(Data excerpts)
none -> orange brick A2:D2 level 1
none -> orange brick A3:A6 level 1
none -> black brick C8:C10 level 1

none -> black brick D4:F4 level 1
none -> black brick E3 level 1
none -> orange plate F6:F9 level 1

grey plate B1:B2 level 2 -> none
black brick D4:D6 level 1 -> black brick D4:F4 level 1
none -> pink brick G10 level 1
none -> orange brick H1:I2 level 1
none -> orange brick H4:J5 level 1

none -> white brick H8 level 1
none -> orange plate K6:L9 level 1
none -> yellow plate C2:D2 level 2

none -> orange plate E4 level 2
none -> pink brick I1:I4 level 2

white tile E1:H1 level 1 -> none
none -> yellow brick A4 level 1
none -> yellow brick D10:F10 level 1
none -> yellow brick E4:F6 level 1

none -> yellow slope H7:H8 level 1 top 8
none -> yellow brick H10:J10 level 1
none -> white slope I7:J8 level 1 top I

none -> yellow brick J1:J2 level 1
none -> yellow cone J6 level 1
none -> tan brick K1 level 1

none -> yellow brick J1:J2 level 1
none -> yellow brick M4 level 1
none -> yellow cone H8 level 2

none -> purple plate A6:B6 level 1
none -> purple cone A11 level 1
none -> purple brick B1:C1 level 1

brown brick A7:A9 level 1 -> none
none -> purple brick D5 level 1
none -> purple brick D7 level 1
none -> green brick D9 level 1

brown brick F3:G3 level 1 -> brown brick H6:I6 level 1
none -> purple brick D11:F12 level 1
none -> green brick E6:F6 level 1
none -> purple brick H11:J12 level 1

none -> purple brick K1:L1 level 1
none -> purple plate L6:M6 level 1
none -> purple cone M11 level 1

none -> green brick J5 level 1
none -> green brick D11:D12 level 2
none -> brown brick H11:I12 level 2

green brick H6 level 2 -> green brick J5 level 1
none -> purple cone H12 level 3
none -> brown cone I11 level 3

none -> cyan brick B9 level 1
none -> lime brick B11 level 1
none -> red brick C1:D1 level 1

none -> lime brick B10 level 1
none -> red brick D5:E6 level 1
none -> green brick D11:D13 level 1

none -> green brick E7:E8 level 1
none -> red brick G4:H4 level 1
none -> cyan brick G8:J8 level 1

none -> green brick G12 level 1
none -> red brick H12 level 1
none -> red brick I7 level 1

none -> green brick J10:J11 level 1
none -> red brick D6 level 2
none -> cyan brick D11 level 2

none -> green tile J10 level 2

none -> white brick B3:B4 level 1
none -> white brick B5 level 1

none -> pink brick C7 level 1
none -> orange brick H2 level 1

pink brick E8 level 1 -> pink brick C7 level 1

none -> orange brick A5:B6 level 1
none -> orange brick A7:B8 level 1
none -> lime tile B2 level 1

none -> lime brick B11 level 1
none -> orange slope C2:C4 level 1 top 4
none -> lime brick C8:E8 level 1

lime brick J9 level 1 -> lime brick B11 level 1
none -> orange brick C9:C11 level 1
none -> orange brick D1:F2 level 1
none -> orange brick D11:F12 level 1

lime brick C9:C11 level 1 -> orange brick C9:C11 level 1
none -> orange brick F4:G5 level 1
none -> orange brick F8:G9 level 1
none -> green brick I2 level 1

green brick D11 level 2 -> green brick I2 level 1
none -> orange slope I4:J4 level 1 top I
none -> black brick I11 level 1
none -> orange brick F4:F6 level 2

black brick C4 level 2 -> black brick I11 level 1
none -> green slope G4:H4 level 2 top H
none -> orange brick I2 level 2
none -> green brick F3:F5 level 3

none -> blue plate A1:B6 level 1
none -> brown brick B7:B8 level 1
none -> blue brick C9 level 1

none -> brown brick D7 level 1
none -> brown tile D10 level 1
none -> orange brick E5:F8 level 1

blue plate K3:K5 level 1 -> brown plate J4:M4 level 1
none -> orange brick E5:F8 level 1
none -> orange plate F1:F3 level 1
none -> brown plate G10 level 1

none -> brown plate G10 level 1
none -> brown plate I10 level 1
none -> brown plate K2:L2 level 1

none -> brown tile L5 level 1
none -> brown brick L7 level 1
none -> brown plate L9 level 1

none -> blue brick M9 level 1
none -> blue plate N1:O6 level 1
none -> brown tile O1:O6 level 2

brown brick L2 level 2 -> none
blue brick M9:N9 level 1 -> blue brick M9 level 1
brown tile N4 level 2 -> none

DIRECTIONS | Return a copy of each line in the entries that carries the string "slope".

RESPONSE TO THIS EXERCISE |
none -> yellow slope H7:H8 level 1 top 8
none -> white slope I7:J8 level 1 top I
none -> orange slope C2:C4 level 1 top 4
none -> orange slope I4:J4 level 1 top I
none -> green slope G4:H4 level 2 top H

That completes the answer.